AIM OF THE EXERCISE: In the material below, find each line with the word "zener" and copy it.

EXERCISE MATERIAL:
/---

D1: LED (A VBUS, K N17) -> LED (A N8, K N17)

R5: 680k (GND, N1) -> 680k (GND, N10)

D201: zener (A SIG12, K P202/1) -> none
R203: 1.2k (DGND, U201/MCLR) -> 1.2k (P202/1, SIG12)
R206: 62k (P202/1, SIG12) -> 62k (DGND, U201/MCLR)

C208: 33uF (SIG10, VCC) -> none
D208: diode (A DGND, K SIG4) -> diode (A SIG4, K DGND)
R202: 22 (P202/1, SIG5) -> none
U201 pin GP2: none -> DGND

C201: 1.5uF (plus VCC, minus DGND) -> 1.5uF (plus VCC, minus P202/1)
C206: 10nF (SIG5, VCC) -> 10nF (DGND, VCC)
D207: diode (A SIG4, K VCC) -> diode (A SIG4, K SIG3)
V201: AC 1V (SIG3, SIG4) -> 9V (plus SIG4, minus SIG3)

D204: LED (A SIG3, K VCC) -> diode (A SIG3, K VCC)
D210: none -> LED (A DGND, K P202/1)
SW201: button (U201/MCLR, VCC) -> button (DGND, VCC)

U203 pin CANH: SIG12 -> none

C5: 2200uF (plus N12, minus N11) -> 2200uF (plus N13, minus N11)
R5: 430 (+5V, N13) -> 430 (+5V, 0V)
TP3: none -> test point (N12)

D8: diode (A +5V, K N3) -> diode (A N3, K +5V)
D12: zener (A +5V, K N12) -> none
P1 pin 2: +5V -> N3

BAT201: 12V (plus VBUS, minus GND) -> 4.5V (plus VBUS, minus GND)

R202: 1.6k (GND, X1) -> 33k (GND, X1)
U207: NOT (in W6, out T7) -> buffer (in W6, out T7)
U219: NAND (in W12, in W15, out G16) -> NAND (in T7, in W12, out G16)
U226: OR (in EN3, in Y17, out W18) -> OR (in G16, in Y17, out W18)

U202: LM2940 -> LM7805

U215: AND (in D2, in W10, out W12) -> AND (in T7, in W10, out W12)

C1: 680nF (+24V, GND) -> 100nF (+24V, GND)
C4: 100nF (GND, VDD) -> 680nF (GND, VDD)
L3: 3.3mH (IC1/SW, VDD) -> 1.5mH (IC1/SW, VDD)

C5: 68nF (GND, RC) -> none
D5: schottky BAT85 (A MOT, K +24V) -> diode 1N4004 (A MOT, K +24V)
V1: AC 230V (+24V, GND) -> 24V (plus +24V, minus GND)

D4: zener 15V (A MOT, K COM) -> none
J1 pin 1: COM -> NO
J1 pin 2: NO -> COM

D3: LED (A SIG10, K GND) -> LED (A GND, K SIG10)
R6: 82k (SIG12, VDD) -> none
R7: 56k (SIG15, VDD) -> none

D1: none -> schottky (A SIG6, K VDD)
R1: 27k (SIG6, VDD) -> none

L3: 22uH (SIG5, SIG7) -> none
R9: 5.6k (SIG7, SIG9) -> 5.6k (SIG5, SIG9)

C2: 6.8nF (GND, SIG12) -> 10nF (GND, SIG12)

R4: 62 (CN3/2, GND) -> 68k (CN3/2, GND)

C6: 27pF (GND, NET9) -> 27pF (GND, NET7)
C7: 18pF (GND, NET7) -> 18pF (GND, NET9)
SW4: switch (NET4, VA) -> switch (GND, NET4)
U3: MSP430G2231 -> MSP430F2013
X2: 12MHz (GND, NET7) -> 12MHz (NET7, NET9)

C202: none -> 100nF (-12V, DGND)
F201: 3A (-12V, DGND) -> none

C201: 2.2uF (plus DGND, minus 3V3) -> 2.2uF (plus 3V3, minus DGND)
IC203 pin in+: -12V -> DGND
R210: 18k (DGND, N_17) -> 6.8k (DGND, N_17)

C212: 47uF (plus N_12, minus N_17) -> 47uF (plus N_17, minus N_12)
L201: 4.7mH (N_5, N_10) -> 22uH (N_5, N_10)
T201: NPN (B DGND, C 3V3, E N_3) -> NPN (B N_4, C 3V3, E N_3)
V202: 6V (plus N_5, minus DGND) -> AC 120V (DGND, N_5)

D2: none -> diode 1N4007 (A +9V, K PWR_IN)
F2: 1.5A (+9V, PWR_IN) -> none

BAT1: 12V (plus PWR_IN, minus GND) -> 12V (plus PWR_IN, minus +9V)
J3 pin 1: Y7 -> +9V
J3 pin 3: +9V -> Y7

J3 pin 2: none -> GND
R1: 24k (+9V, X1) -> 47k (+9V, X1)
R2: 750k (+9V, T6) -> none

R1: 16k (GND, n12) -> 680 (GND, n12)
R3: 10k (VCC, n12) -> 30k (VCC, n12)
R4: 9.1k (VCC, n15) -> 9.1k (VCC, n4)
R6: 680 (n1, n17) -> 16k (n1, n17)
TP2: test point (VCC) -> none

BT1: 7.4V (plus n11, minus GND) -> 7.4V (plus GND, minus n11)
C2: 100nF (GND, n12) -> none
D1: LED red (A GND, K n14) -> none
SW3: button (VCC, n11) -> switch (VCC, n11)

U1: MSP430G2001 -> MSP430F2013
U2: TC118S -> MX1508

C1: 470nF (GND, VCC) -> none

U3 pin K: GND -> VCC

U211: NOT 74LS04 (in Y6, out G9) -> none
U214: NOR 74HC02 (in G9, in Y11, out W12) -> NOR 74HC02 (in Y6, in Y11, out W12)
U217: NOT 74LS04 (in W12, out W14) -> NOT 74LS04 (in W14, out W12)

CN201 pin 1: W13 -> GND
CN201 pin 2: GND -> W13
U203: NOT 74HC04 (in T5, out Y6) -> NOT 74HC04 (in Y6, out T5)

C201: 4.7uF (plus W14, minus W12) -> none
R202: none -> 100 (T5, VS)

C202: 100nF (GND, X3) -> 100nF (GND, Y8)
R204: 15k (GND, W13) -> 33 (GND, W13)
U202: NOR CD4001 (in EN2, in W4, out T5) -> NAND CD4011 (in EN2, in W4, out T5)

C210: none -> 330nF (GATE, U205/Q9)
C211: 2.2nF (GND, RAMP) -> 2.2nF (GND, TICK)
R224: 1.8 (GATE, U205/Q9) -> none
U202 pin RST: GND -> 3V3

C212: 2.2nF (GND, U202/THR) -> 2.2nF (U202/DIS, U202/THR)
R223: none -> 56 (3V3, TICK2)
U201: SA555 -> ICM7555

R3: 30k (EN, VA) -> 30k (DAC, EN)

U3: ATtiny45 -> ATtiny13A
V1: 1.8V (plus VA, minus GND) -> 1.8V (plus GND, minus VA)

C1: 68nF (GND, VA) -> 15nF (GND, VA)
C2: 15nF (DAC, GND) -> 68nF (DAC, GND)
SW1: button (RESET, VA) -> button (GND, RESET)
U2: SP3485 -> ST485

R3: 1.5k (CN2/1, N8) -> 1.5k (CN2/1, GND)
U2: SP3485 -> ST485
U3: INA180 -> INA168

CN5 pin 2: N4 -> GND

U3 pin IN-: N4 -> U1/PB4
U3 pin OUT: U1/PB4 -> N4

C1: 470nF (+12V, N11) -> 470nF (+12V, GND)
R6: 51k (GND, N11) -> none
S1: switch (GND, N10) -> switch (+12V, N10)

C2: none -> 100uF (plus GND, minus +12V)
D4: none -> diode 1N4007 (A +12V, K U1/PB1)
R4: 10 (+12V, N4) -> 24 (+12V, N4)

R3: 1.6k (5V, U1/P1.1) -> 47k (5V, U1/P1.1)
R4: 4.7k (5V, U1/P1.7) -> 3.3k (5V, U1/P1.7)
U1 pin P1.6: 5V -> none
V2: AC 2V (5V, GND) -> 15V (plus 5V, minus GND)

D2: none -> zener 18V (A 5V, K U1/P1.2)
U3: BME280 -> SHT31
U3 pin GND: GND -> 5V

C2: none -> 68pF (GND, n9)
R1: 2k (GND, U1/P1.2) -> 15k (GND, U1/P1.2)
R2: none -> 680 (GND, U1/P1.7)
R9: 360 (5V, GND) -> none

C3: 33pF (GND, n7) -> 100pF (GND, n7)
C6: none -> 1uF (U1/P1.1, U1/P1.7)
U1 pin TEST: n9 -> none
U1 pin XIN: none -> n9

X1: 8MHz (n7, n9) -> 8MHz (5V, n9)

\---

EXERCISE RESPONSE:
D201: zener (A SIG12, K P202/1) -> none
D12: zener (A +5V, K N12) -> none
D4: zener 15V (A MOT, K COM) -> none
D2: none -> zener 18V (A 5V, K U1/P1.2)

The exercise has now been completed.